WRITTEN TASK:
Below is a listing. Write out exactly its lines between the one holding "black light bulb: 0 -> 1" and the one holding "turquoise soap dispenser: 2 -> 5", inclusive.

AVAILABLE RECORDS:
· · · ·

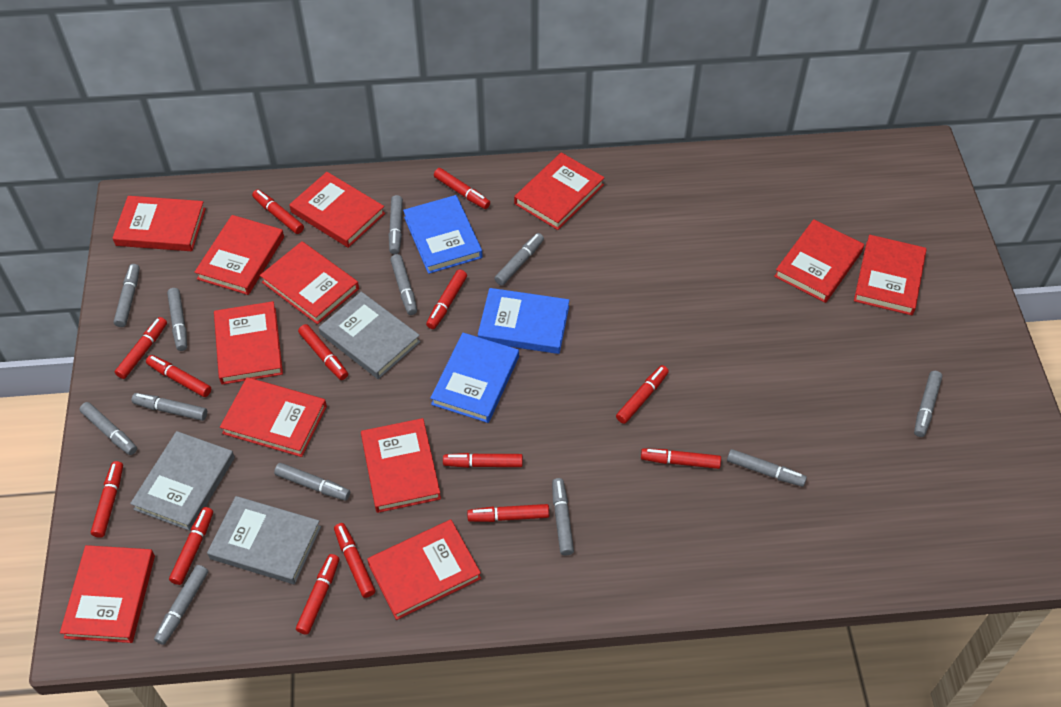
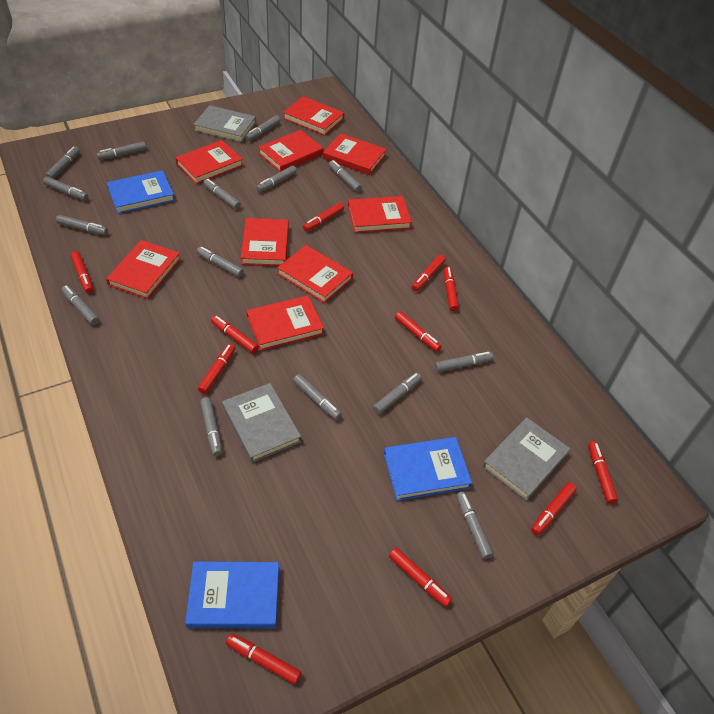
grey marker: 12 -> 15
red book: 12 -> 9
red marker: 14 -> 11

· · · ·

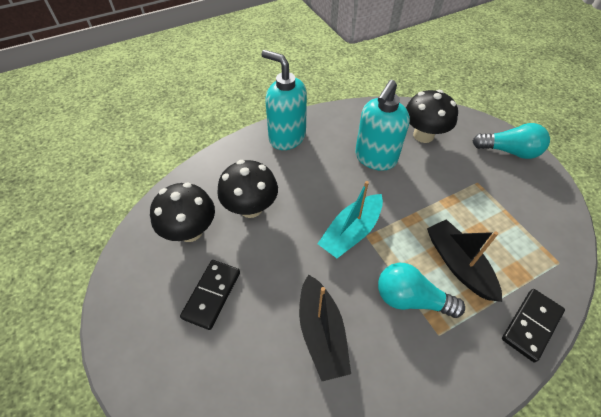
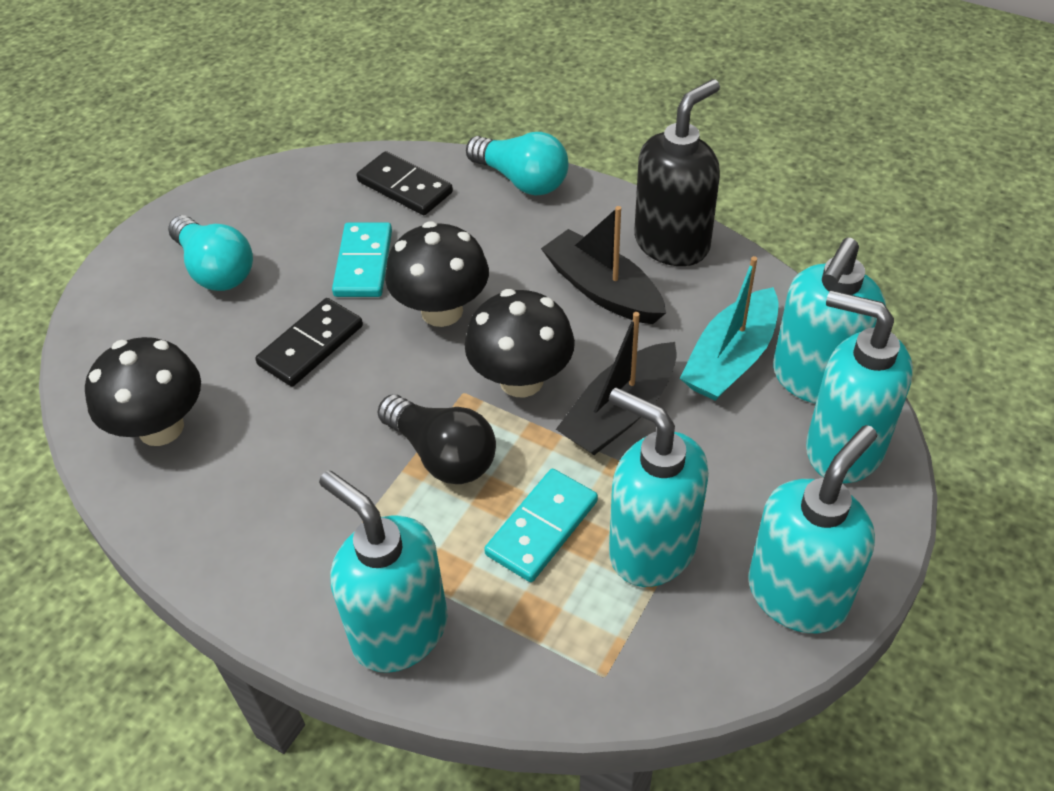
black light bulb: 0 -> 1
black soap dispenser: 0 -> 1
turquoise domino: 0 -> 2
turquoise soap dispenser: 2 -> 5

· · · ·

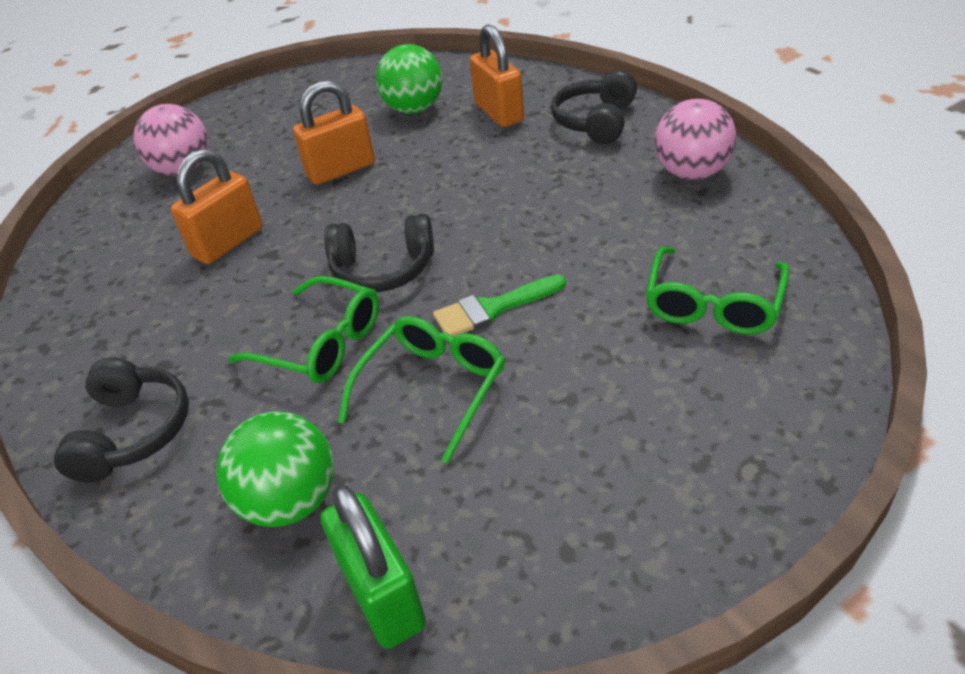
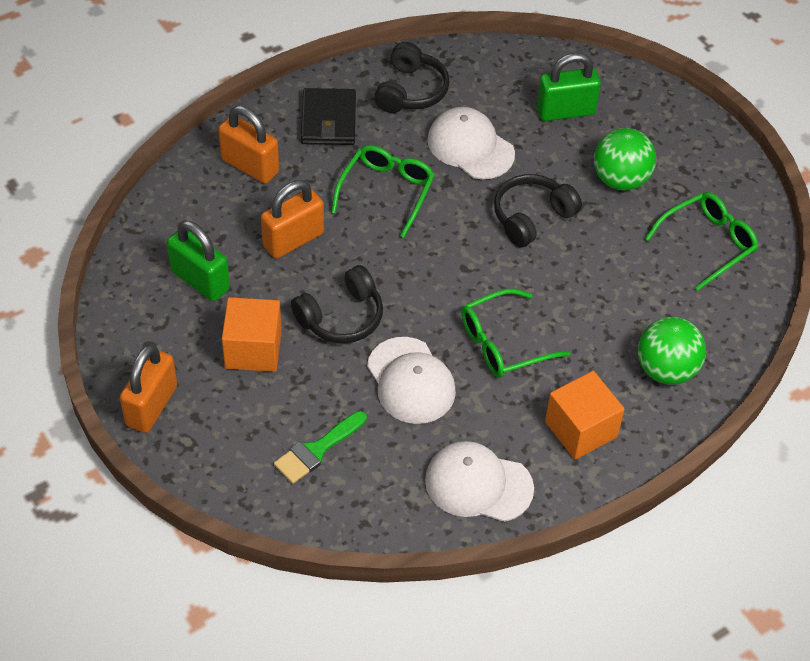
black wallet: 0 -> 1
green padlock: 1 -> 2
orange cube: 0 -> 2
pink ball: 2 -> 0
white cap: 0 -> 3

· · · ·

EXERCISE SOLUTION:
black light bulb: 0 -> 1
black soap dispenser: 0 -> 1
turquoise domino: 0 -> 2
turquoise soap dispenser: 2 -> 5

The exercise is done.